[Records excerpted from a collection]
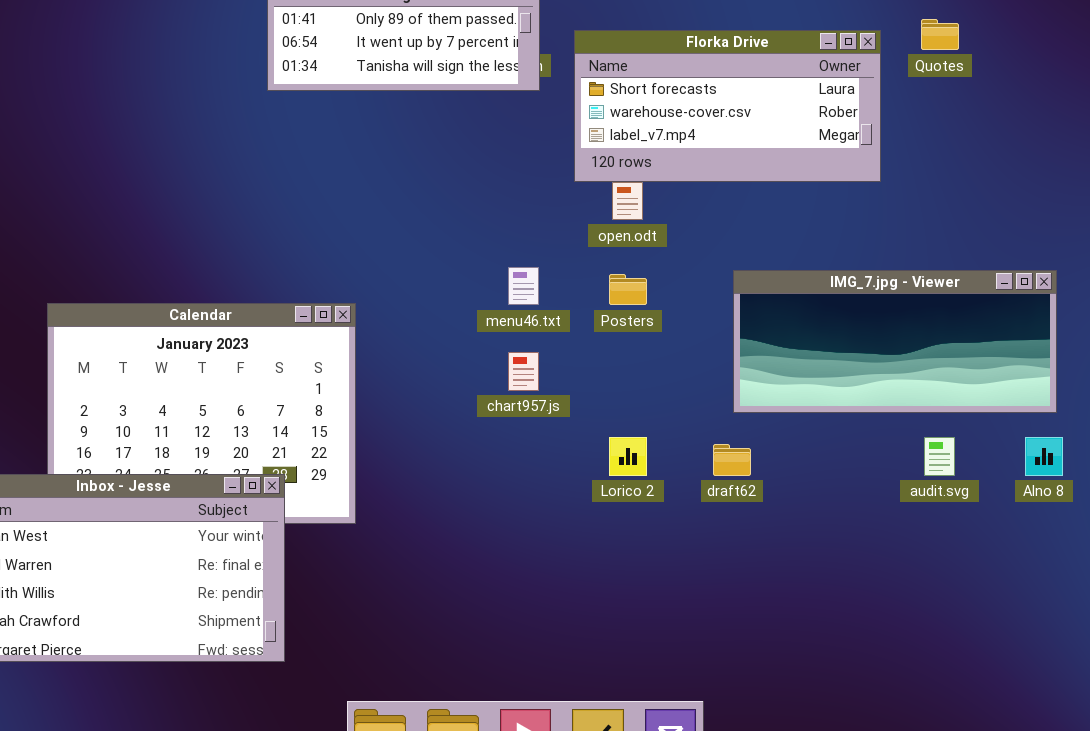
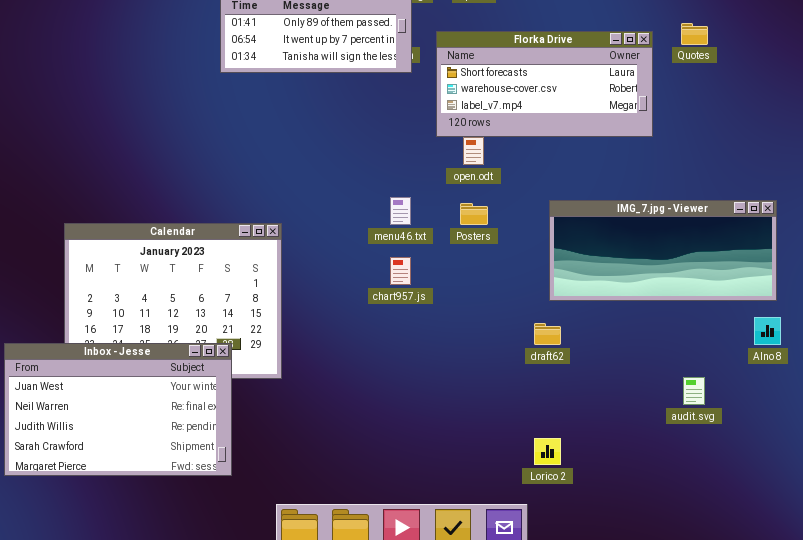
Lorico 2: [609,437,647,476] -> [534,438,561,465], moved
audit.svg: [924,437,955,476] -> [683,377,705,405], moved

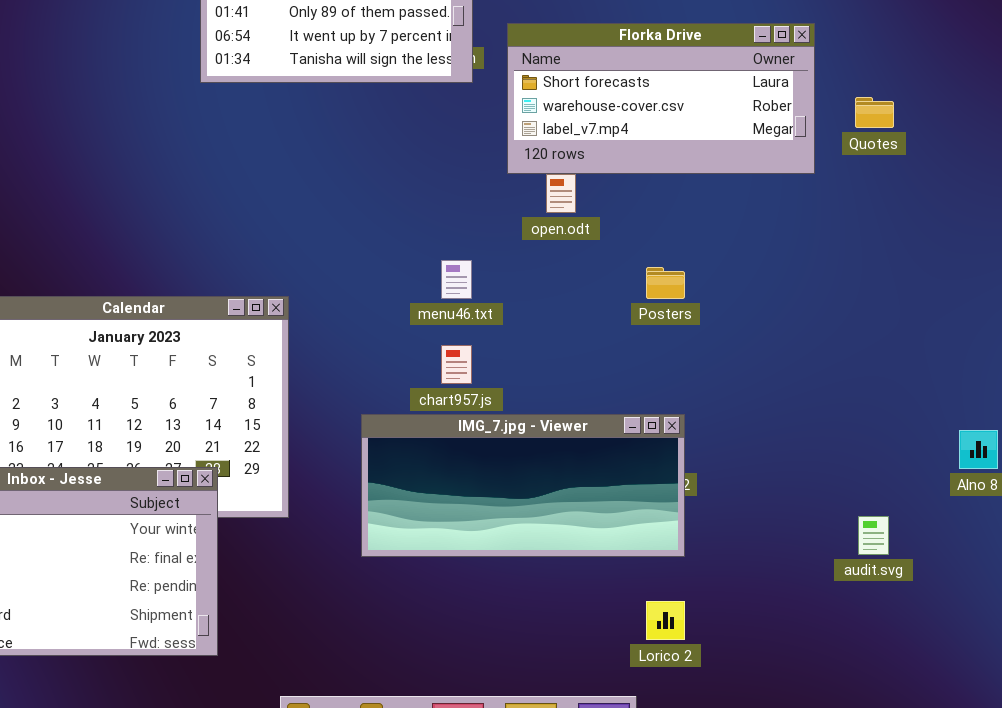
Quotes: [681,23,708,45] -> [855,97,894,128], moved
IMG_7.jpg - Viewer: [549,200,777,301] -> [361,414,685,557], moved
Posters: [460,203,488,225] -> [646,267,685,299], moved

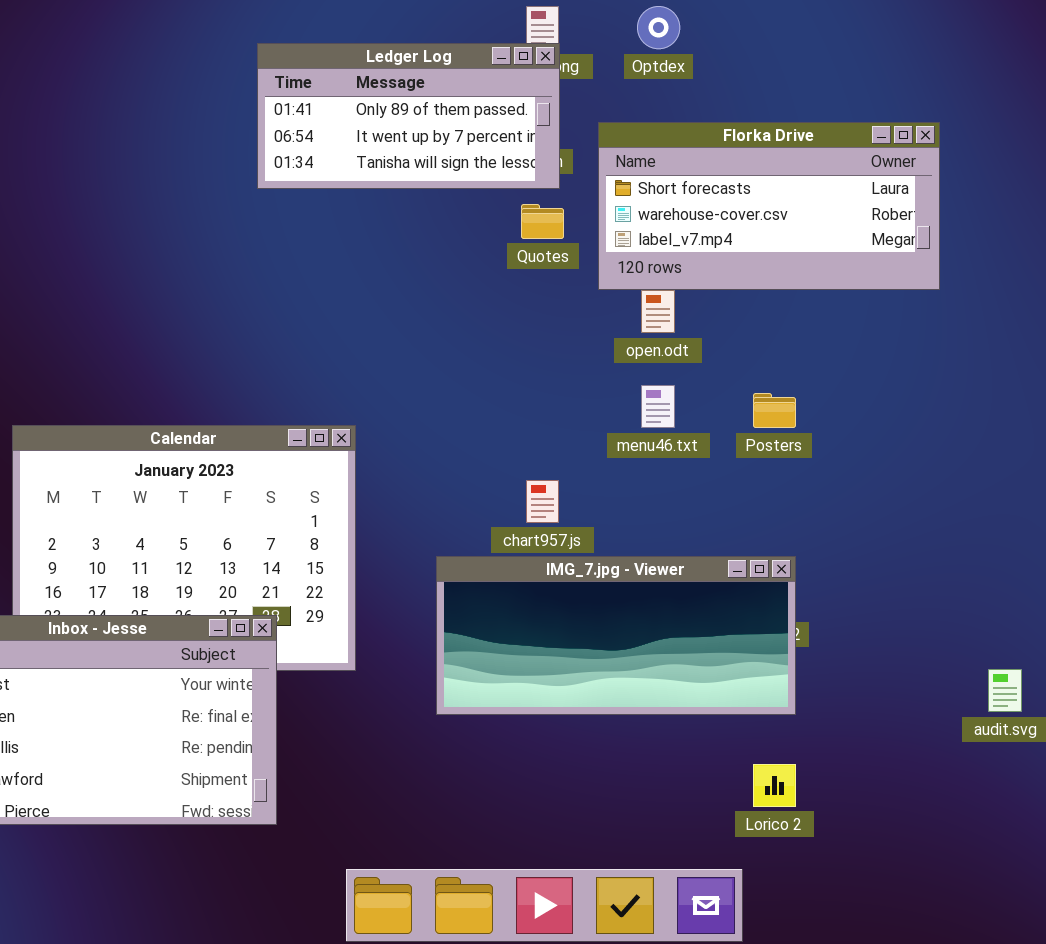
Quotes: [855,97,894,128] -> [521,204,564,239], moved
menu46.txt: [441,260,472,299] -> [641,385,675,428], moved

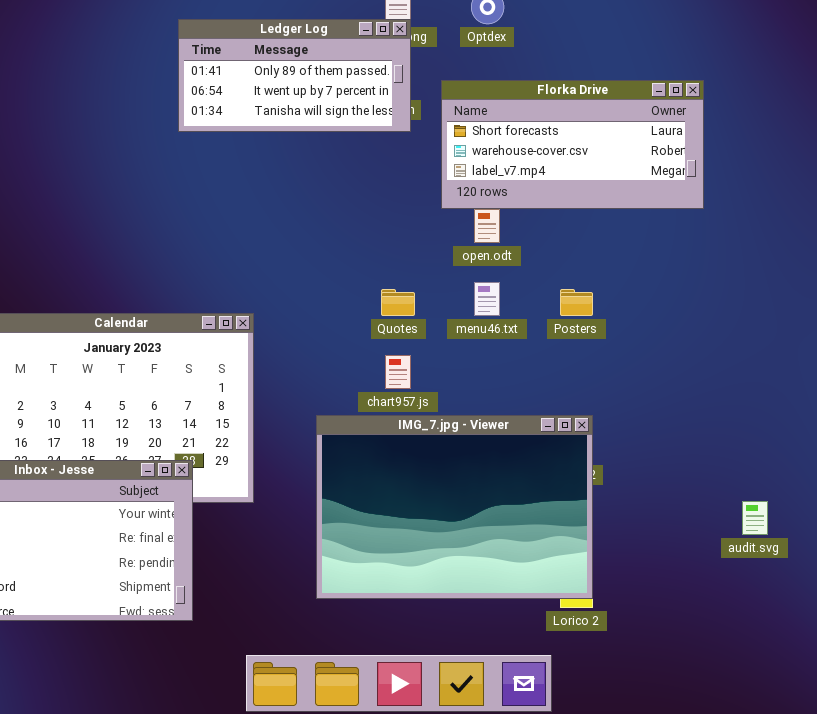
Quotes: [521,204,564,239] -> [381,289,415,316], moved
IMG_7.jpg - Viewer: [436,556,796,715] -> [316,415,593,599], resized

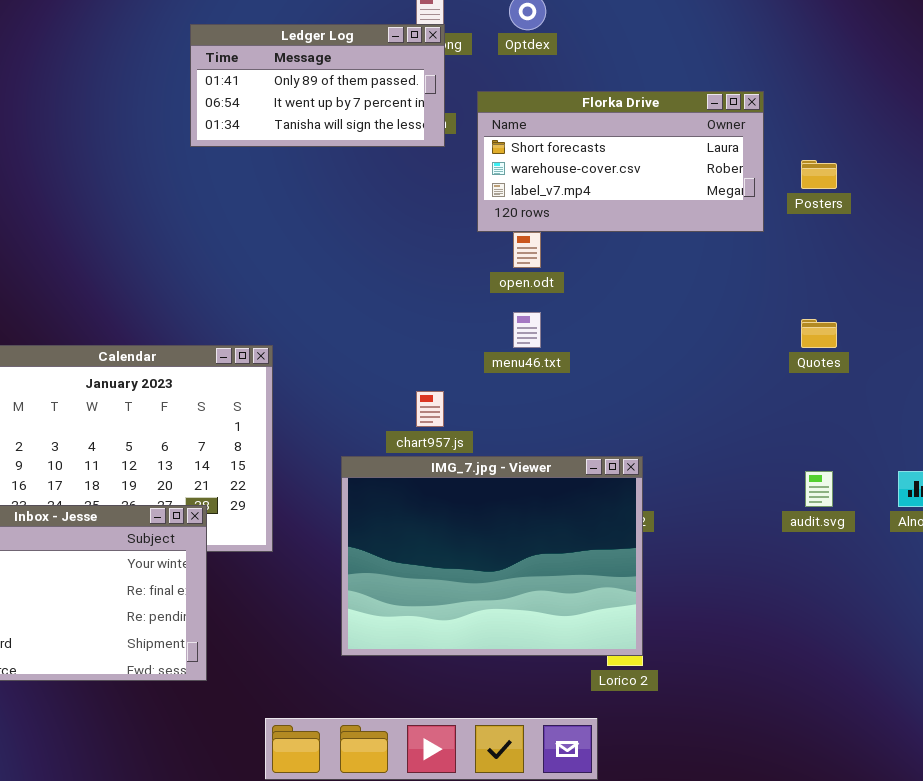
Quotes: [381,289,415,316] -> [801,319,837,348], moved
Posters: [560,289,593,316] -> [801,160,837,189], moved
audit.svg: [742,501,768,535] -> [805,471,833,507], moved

Task directions:
Look through the lines above and collect those with the word "moved".

Task output:
Lorico 2: [609,437,647,476] -> [534,438,561,465], moved
audit.svg: [924,437,955,476] -> [683,377,705,405], moved
Quotes: [681,23,708,45] -> [855,97,894,128], moved
IMG_7.jpg - Viewer: [549,200,777,301] -> [361,414,685,557], moved
Posters: [460,203,488,225] -> [646,267,685,299], moved
Quotes: [855,97,894,128] -> [521,204,564,239], moved
menu46.txt: [441,260,472,299] -> [641,385,675,428], moved
Quotes: [521,204,564,239] -> [381,289,415,316], moved
Quotes: [381,289,415,316] -> [801,319,837,348], moved
Posters: [560,289,593,316] -> [801,160,837,189], moved
audit.svg: [742,501,768,535] -> [805,471,833,507], moved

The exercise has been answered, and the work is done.